PROVIDED RECORDS:
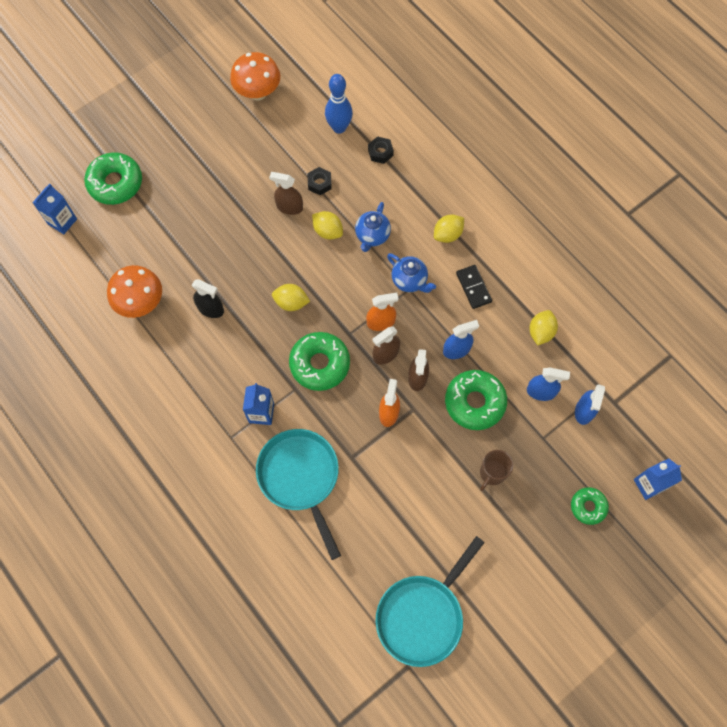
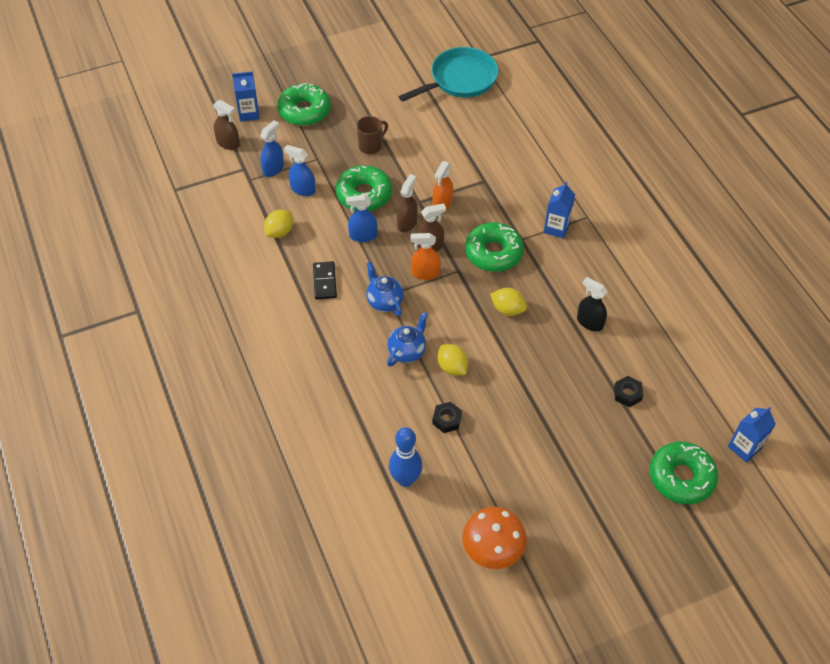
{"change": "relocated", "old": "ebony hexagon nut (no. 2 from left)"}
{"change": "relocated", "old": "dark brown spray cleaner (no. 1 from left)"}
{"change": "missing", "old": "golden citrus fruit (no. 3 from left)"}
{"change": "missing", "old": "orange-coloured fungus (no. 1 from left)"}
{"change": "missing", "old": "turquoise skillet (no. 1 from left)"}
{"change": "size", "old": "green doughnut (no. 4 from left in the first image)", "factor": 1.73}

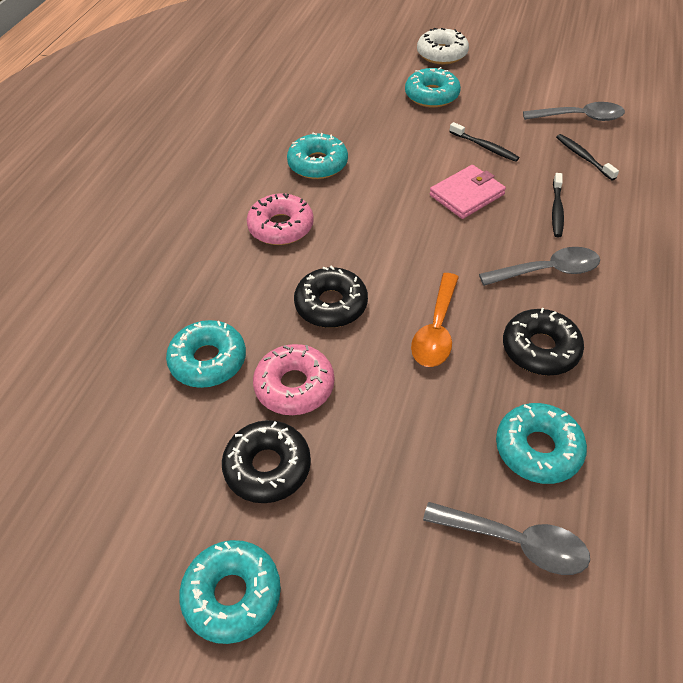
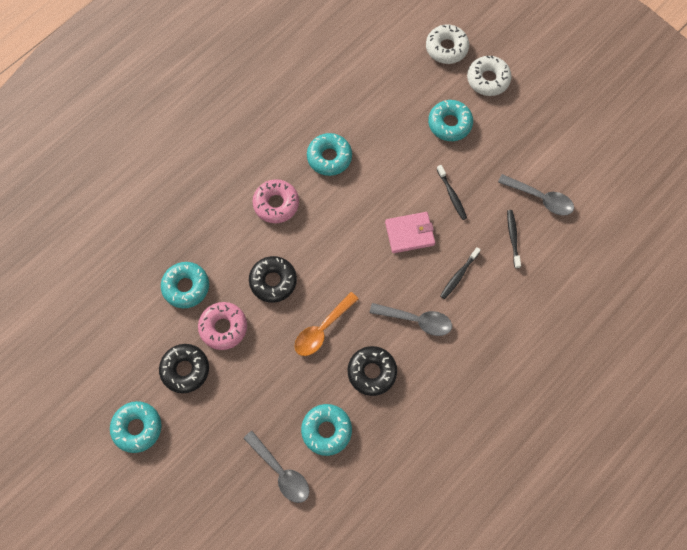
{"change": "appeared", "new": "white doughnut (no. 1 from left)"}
--
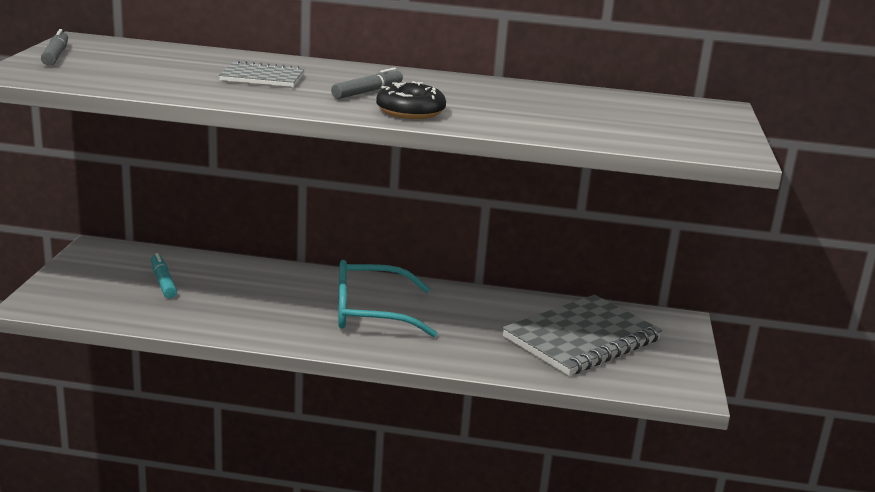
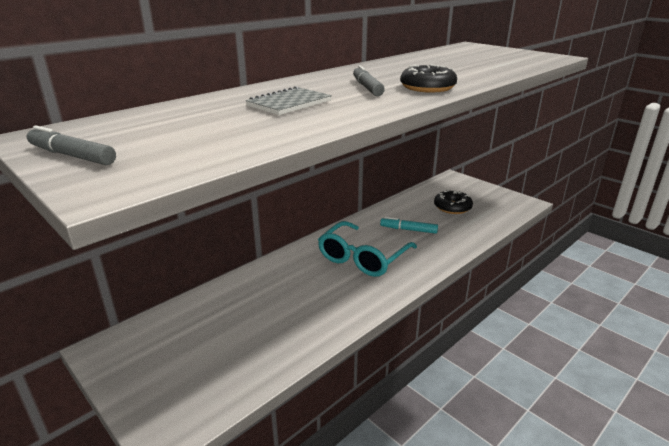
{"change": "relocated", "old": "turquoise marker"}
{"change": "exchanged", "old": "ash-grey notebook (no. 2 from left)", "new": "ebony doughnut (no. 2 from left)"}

ABOUT THIS EXERCISE:
In the entries above, find the line with "hexagon nut (no." and the line with "fungus (no. 1", then restate word for word both of them and every line between, with nothing more.

EXERCISE SOLUTION:
{"change": "relocated", "old": "ebony hexagon nut (no. 2 from left)"}
{"change": "relocated", "old": "dark brown spray cleaner (no. 1 from left)"}
{"change": "missing", "old": "golden citrus fruit (no. 3 from left)"}
{"change": "missing", "old": "orange-coloured fungus (no. 1 from left)"}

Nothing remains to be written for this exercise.